• Exercise requirements
After finding the line that includes "in_first: [114, 297, 150, 337]" in the records below, transcribe it and each line after it through the last, exactly, and add nothing.

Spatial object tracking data

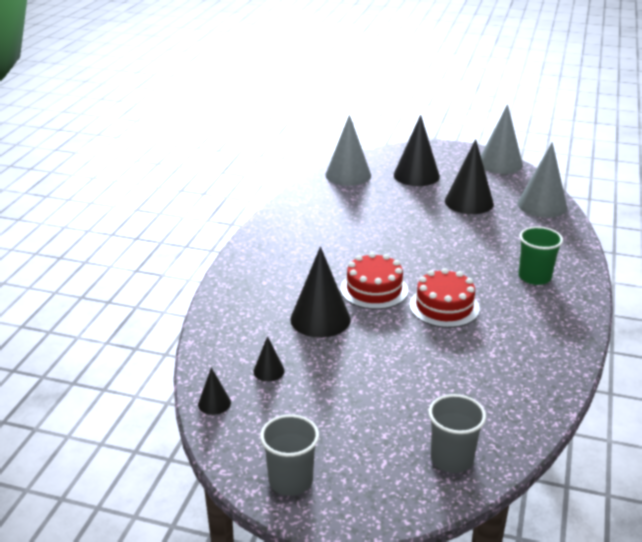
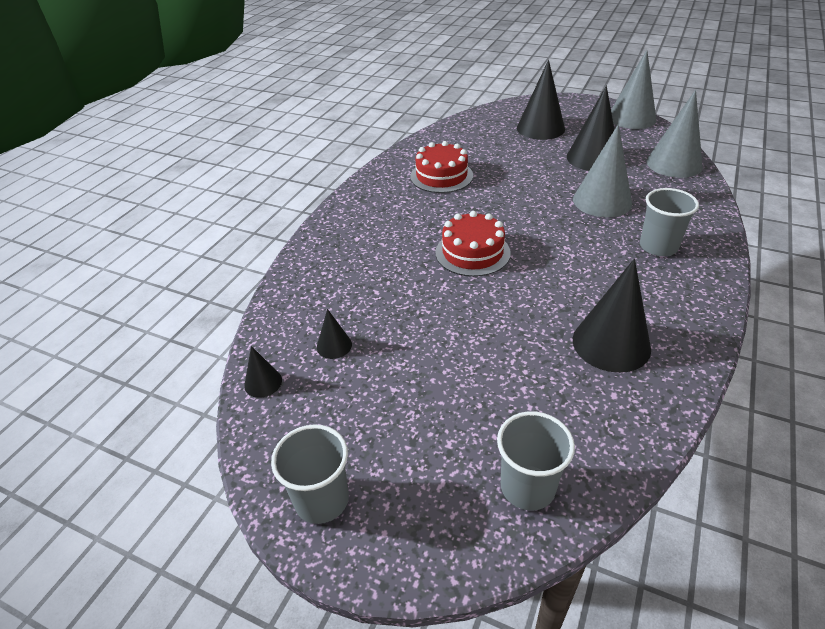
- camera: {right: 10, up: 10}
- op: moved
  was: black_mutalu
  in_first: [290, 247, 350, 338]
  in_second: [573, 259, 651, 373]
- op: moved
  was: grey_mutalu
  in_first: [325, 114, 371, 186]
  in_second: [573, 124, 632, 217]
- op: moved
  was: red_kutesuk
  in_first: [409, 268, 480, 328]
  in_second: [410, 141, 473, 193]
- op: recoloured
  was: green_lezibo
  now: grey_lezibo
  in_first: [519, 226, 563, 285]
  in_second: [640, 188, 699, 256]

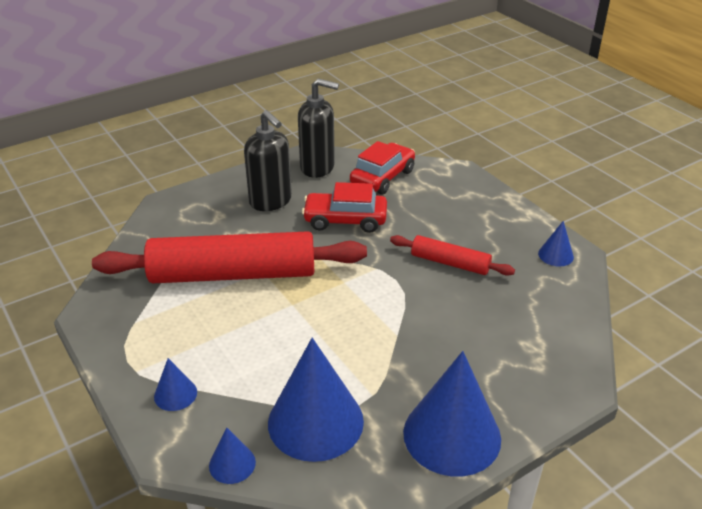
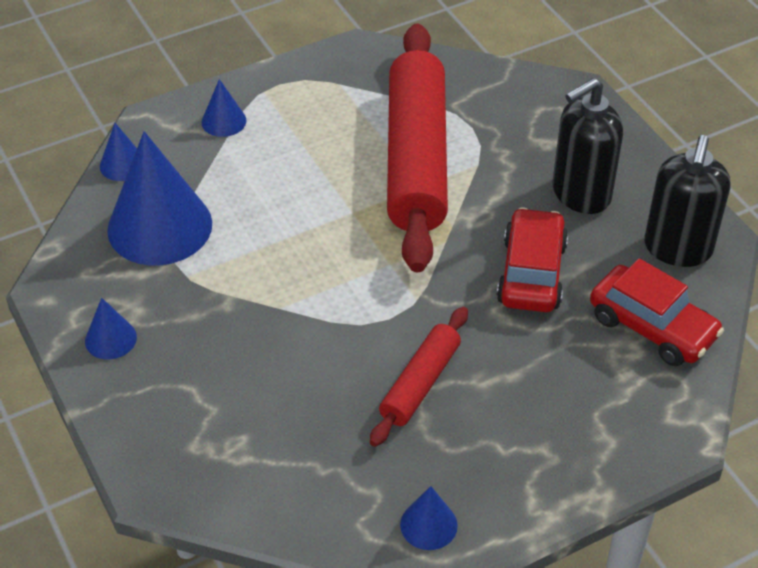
- camera: {right: 95, up: 10}
- op: resized
  was: blue_mutalu
  in_first: [403, 351, 501, 477]
  in_second: [85, 298, 137, 360]
  ratio: 0.46

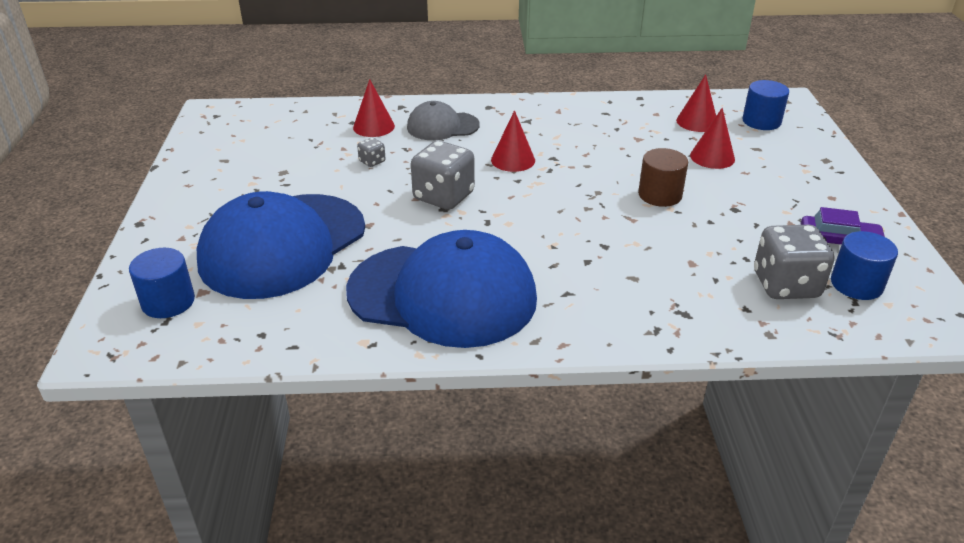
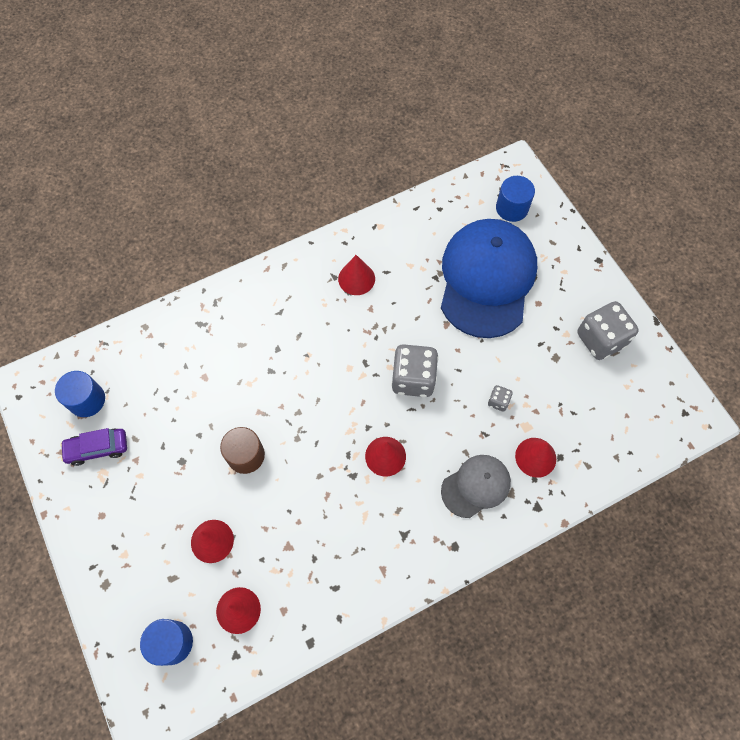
- camera: {right: 155, up: 30}
- op: replaced
  was: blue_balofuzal
  now: red_mutalu
  in_first: [346, 230, 537, 348]
  in_second: [338, 255, 375, 295]
- op: moved
  was: grey_kenudeso
  in_first: [754, 225, 834, 299]
  in_second: [578, 301, 639, 360]

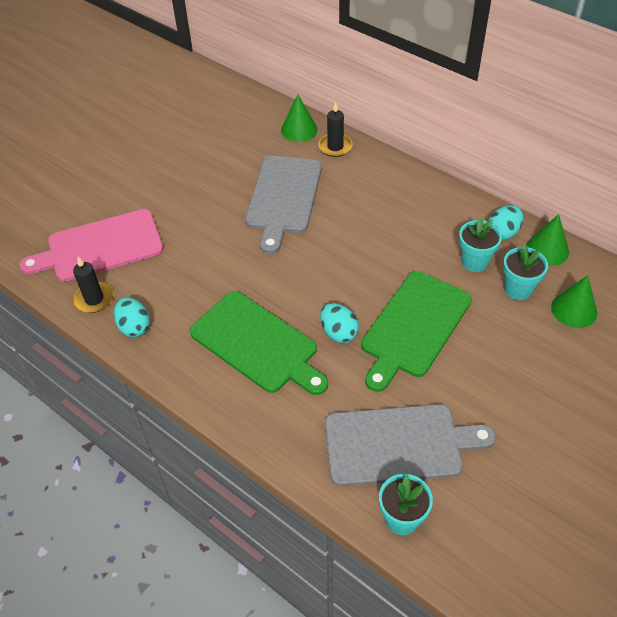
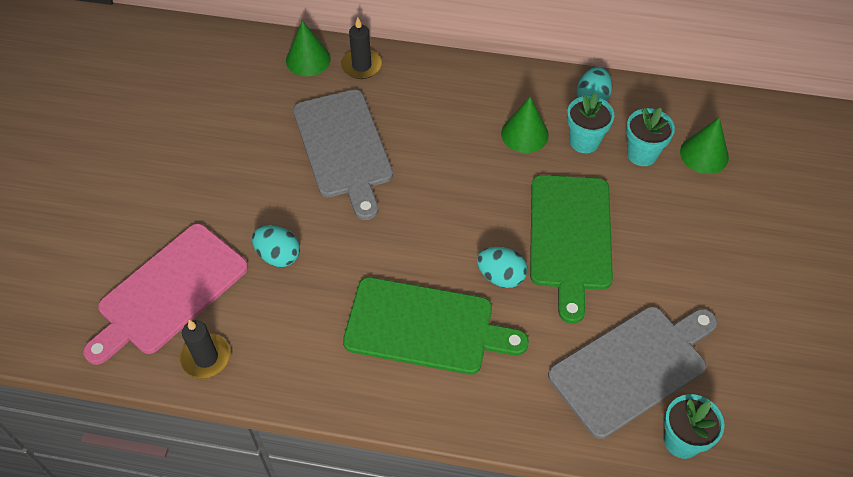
- camera: {right: -30, up: 5}
- op: moved
  was: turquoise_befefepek
  in_first: [114, 297, 150, 337]
  in_second: [252, 225, 300, 267]
- op: moved
  was: green_mutalu
  in_first: [526, 214, 569, 266]
  in_second: [501, 97, 549, 153]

• Output for this exercise
  in_first: [114, 297, 150, 337]
  in_second: [252, 225, 300, 267]
- op: moved
  was: green_mutalu
  in_first: [526, 214, 569, 266]
  in_second: [501, 97, 549, 153]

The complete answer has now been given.